> **RECORDS SUPPLIED**:

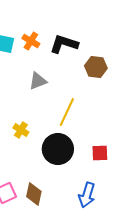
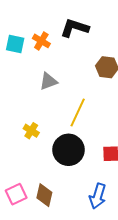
black L-shape: (64, 44) -> (75, 28), moved

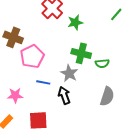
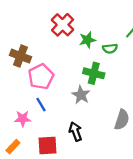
green semicircle: (102, 63) -> (110, 49), moved
blue line: (43, 82) -> (41, 105), moved, turned 48
black arrow: (64, 95) -> (75, 132), moved

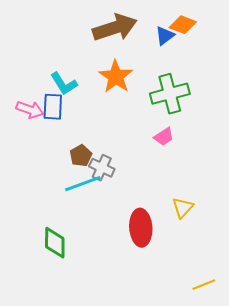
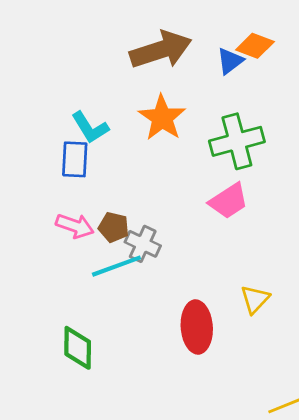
pink arrow: (30, 110) -> (75, 226), moved
pink trapezoid: (164, 137) -> (229, 201), size x1.4
brown pentagon: (81, 156) -> (114, 227), turned -30

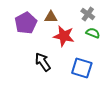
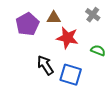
green semicircle: (93, 33) -> (98, 50), moved
blue square: (82, 68) -> (71, 75), moved

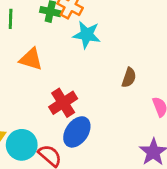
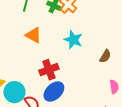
cyan star: (87, 35) -> (73, 40), moved
brown semicircle: (129, 78) -> (105, 56), moved

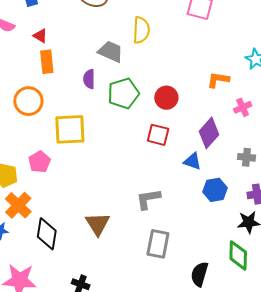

> **WORK TASK**: Make an exact copy of the lines of the records from the line containing "green semicircle: (102, 63)" through the final line, both ends included, but not of the pictures.

> **REPLY**:
green semicircle: (102, 63) -> (110, 49), moved
blue line: (43, 82) -> (41, 105), moved, turned 48
black arrow: (64, 95) -> (75, 132), moved

pink arrow: (30, 110) -> (75, 226), moved
pink trapezoid: (164, 137) -> (229, 201), size x1.4
brown pentagon: (81, 156) -> (114, 227), turned -30

green semicircle: (93, 33) -> (98, 50), moved
blue square: (82, 68) -> (71, 75), moved

cyan star: (87, 35) -> (73, 40), moved
brown semicircle: (129, 78) -> (105, 56), moved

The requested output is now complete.